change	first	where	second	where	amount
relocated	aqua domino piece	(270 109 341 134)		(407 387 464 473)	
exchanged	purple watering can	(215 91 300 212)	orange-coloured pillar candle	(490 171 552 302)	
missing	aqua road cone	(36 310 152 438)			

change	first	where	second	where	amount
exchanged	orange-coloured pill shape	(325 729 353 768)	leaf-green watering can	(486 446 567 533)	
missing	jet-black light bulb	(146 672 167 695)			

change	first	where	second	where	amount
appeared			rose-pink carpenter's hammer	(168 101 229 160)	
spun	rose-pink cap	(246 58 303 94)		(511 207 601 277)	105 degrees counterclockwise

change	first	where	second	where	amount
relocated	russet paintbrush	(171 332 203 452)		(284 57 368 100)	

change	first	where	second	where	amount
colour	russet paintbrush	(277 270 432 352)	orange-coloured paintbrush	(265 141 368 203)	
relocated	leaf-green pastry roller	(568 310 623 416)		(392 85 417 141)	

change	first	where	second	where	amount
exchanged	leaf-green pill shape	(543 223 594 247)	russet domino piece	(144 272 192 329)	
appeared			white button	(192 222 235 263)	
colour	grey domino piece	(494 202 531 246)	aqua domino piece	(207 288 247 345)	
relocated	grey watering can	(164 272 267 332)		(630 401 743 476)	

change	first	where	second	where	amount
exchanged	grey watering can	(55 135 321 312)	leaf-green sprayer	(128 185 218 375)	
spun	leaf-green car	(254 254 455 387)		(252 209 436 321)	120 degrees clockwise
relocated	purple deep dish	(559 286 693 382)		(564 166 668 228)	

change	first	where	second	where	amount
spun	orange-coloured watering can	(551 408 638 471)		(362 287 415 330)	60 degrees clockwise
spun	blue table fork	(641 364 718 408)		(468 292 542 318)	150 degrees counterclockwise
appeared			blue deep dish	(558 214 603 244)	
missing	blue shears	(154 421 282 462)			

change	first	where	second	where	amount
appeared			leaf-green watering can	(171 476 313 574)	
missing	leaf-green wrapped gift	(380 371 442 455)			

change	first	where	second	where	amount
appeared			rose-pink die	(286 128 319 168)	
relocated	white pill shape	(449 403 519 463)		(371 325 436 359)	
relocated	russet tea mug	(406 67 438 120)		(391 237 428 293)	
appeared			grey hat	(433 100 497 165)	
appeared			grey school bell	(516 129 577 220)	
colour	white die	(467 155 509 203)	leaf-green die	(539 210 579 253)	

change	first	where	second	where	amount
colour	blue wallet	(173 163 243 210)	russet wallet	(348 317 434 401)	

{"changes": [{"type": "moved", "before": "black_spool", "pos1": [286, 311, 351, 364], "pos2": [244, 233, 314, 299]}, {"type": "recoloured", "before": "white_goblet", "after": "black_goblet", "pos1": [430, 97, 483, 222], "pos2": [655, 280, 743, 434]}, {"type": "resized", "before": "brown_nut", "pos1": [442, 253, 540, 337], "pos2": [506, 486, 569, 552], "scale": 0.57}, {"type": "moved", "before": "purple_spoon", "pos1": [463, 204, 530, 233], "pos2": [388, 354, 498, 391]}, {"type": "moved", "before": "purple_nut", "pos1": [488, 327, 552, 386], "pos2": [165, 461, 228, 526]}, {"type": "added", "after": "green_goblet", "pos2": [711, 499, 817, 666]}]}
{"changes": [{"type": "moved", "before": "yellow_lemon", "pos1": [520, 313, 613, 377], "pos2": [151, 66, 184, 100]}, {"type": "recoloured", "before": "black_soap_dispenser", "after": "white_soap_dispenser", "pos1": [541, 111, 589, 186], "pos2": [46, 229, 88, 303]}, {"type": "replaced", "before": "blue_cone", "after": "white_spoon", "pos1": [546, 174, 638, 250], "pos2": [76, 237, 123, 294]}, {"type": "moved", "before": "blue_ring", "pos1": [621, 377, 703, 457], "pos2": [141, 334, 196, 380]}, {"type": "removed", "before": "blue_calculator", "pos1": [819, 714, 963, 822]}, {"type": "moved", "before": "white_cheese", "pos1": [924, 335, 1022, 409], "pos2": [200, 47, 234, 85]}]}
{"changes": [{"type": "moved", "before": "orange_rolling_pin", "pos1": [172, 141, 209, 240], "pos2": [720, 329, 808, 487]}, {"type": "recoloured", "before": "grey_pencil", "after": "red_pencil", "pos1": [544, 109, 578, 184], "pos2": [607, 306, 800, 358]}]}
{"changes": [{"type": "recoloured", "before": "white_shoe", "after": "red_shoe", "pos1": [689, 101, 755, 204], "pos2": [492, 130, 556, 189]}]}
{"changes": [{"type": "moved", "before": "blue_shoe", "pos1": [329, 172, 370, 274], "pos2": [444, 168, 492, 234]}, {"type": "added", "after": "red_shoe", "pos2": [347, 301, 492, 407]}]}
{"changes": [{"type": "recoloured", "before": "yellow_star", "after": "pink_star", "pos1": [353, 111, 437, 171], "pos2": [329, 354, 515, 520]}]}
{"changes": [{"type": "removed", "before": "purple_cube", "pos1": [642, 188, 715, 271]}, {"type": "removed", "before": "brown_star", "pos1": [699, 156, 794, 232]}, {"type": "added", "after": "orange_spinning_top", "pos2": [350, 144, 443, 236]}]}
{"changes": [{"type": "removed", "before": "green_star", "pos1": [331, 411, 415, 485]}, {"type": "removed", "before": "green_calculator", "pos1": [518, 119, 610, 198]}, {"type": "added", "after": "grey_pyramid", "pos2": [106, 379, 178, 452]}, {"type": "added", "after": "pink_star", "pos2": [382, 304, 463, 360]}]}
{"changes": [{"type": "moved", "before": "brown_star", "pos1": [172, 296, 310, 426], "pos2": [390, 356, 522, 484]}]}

What the exercise asks: Your job is to print exactly the lines that run from the top of the entries through the line with "171 552 302)", and no others.

Exercise solution:
change	first	where	second	where	amount
relocated	aqua domino piece	(270 109 341 134)		(407 387 464 473)	
exchanged	purple watering can	(215 91 300 212)	orange-coloured pillar candle	(490 171 552 302)	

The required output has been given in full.